Exercise aim: Once the line containing "- removed: OrangeColouredHat 511,470" is found in the records below, return it and each following line exactly, up to and including the line containing "- moved: RosyConeShape 679,361 to 283,258", and nothing else.

Input for this task:
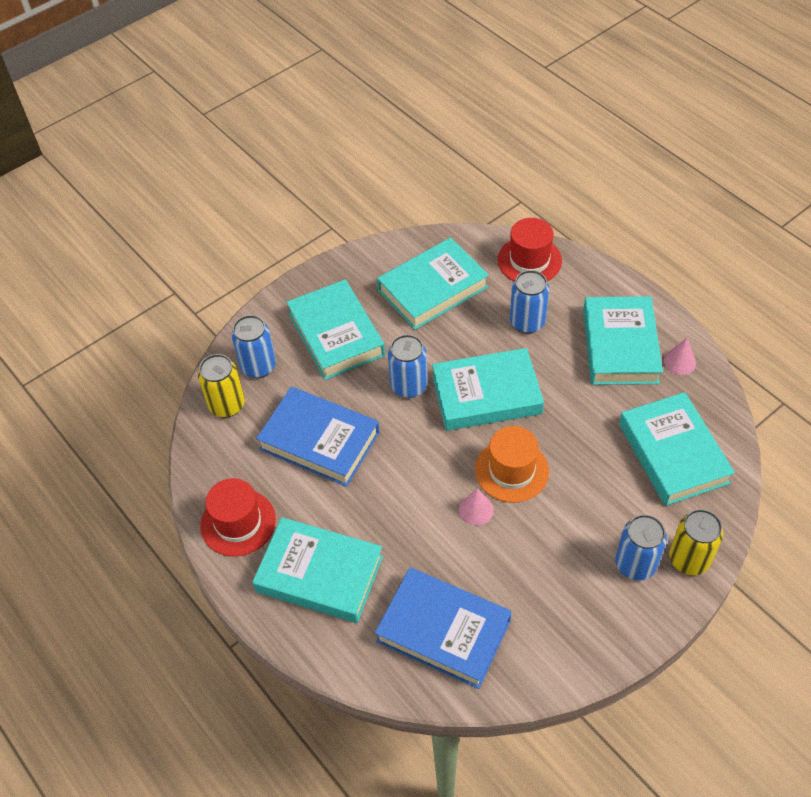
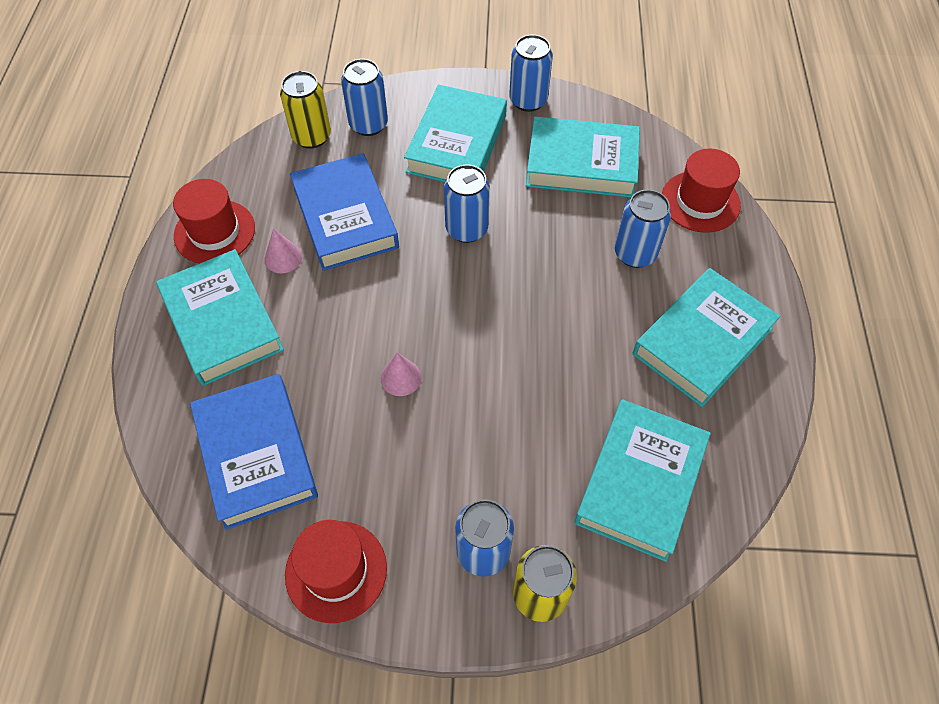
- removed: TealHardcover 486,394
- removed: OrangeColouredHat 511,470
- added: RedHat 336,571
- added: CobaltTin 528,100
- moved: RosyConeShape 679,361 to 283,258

--

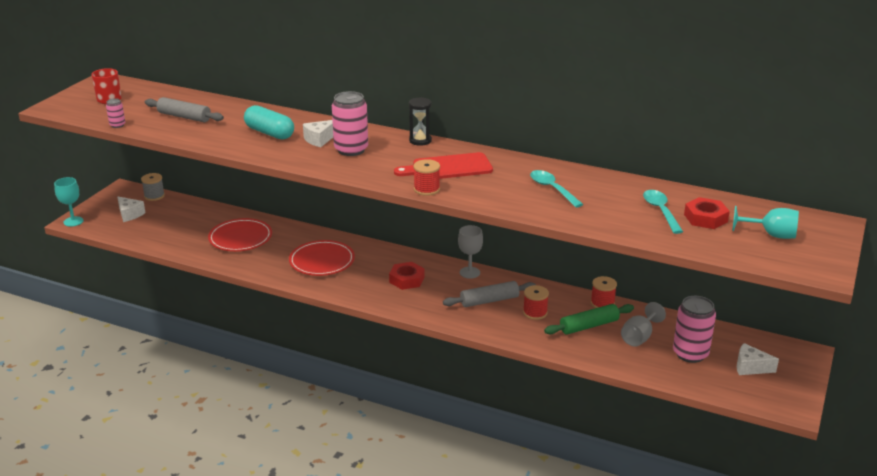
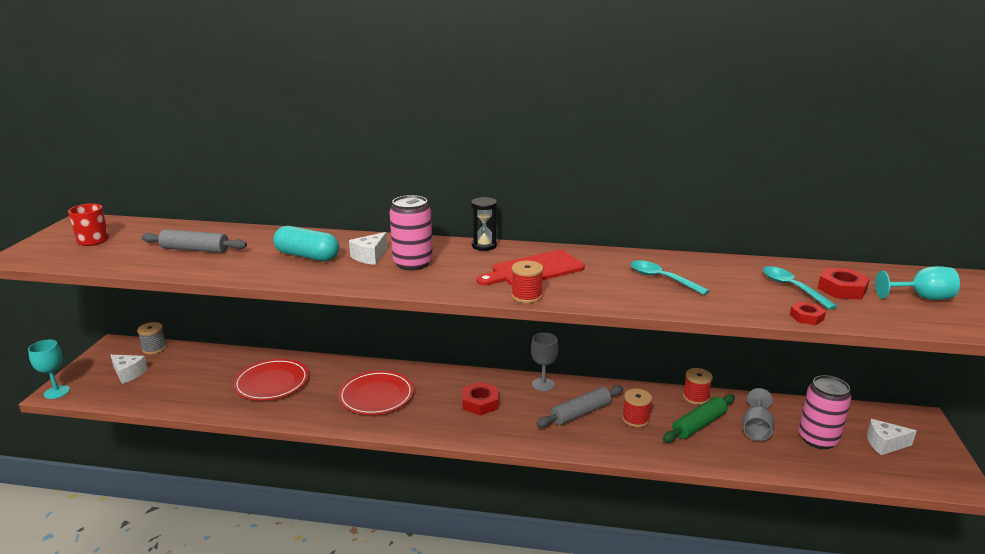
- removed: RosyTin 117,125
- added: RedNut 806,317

Worked solution:
- removed: OrangeColouredHat 511,470
- added: RedHat 336,571
- added: CobaltTin 528,100
- moved: RosyConeShape 679,361 to 283,258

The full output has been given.